(Quantity change records)
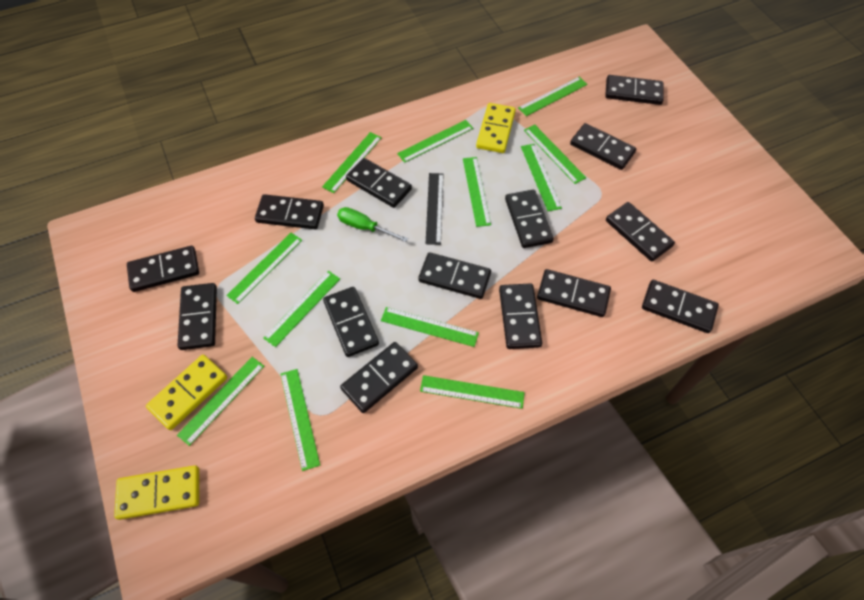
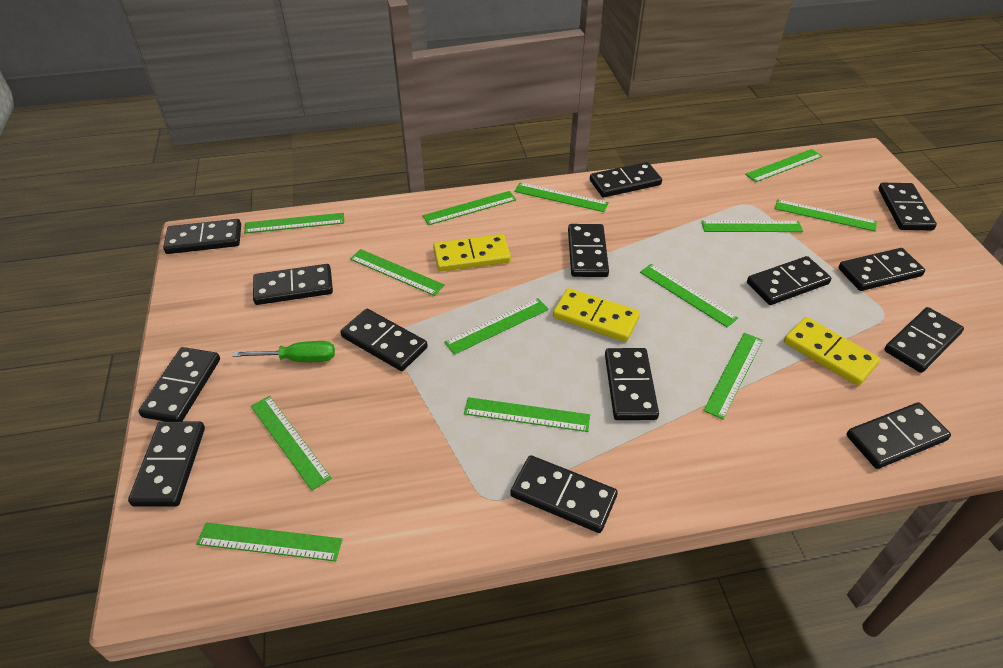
black ruler: [426,173,444,245] = 1 -> none = 0
green ruler: [177,357,264,446] [226,233,302,304] [263,271,340,347] [280,369,320,471] [322,132,382,193] [381,307,479,347] [397,120,473,163] [420,375,525,409] [463,157,491,227] [518,77,588,116] [521,144,562,211] [524,124,586,184] = 12 -> [197,522,343,562] [244,213,344,233] [251,396,332,491] [350,249,445,296] [423,191,516,225] [444,298,549,355] [464,397,590,432] [514,183,609,212] [640,264,738,328] [701,221,803,232] [703,333,763,420] [745,149,822,182] [775,199,877,232] = 13

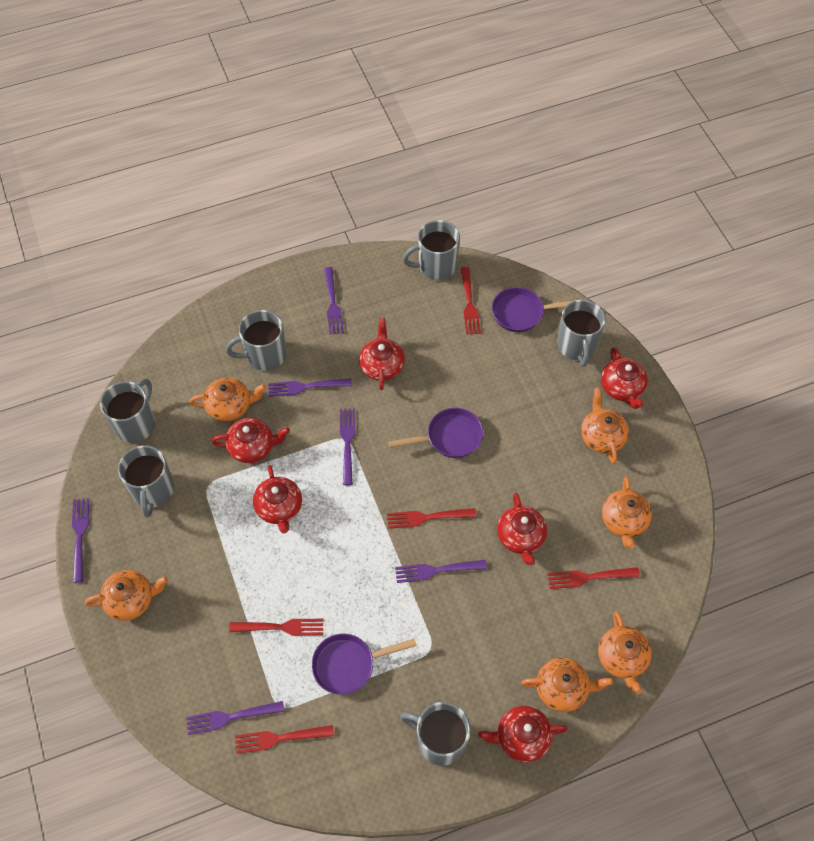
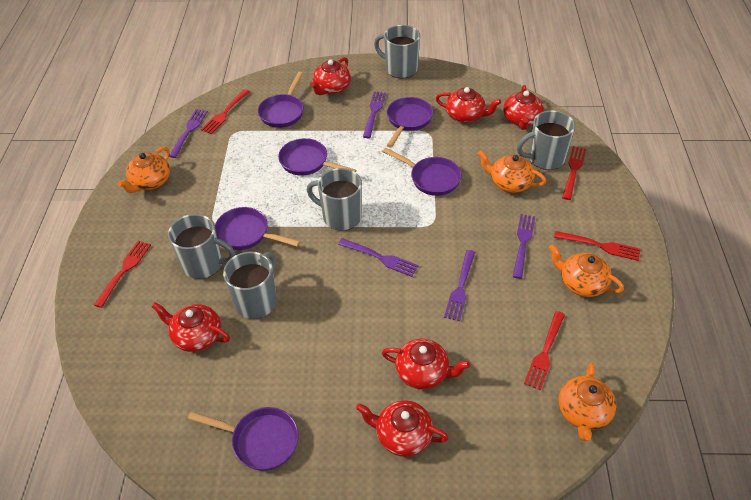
grey mug: [100,379,155,443] [118,445,174,518] [226,310,286,371] [400,702,471,766] [403,220,460,280] [557,300,606,367] = 6 -> [168,214,235,279] [223,251,277,319] [307,168,362,231] [374,25,420,78] [517,110,575,170] = 5
orange teapot: [85,570,168,621] [190,377,266,421] [521,658,613,712] [581,388,629,464] [598,612,652,694] [602,477,652,548] = 6 -> [118,147,170,193] [478,151,546,193] [549,244,624,297] [559,363,616,441] = 4
purple fork: [72,498,89,583] [186,701,285,735] [268,378,352,397] [324,267,344,334] [340,408,355,485] [395,560,487,583] = 6 -> [169,109,208,158] [338,238,419,277] [363,91,386,138] [444,250,475,321] [513,214,535,279] = 5
purple pan: [311,634,417,695] [388,408,483,458] [492,287,573,332] = 3 -> [188,407,299,471] [215,207,300,250] [258,72,304,128] [278,138,356,175] [382,147,462,196] [387,97,433,148] = 6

* Exercise goal *
Out of the preceding entries, pull every line containing the string "purple".

* Your response *
purple fork: [72,498,89,583] [186,701,285,735] [268,378,352,397] [324,267,344,334] [340,408,355,485] [395,560,487,583] = 6 -> [169,109,208,158] [338,238,419,277] [363,91,386,138] [444,250,475,321] [513,214,535,279] = 5
purple pan: [311,634,417,695] [388,408,483,458] [492,287,573,332] = 3 -> [188,407,299,471] [215,207,300,250] [258,72,304,128] [278,138,356,175] [382,147,462,196] [387,97,433,148] = 6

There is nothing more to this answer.